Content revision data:
====

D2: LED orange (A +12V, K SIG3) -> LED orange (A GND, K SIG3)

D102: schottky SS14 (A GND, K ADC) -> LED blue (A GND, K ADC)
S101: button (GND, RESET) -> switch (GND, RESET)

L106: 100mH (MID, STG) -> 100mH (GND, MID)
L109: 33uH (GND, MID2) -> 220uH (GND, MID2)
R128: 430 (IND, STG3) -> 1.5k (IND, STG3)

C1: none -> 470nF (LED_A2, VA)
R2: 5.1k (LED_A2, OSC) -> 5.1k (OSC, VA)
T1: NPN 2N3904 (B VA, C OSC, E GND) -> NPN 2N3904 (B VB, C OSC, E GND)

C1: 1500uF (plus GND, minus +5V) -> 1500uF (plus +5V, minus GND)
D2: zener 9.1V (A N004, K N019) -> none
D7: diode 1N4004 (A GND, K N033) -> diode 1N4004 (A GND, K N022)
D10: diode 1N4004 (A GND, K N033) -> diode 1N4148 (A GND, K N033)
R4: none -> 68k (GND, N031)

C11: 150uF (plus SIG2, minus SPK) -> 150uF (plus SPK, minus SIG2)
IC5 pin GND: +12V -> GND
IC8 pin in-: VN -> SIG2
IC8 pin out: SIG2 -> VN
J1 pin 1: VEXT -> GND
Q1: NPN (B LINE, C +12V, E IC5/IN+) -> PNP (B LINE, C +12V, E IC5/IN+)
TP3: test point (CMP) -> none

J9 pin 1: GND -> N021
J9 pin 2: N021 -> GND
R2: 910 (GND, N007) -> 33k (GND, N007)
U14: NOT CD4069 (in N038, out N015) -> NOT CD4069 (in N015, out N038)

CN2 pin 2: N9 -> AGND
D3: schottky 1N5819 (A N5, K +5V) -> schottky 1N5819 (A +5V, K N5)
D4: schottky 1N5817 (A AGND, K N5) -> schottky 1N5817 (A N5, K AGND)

====

* [Assigned task]: The first line of the records begins the span, and the line containing "L106: 100mH (MID, STG) -> 100mH (GND, MID)" ends it. Reproduce that span exactly, both ends included.

* [Task answer]:
D2: LED orange (A +12V, K SIG3) -> LED orange (A GND, K SIG3)

D102: schottky SS14 (A GND, K ADC) -> LED blue (A GND, K ADC)
S101: button (GND, RESET) -> switch (GND, RESET)

L106: 100mH (MID, STG) -> 100mH (GND, MID)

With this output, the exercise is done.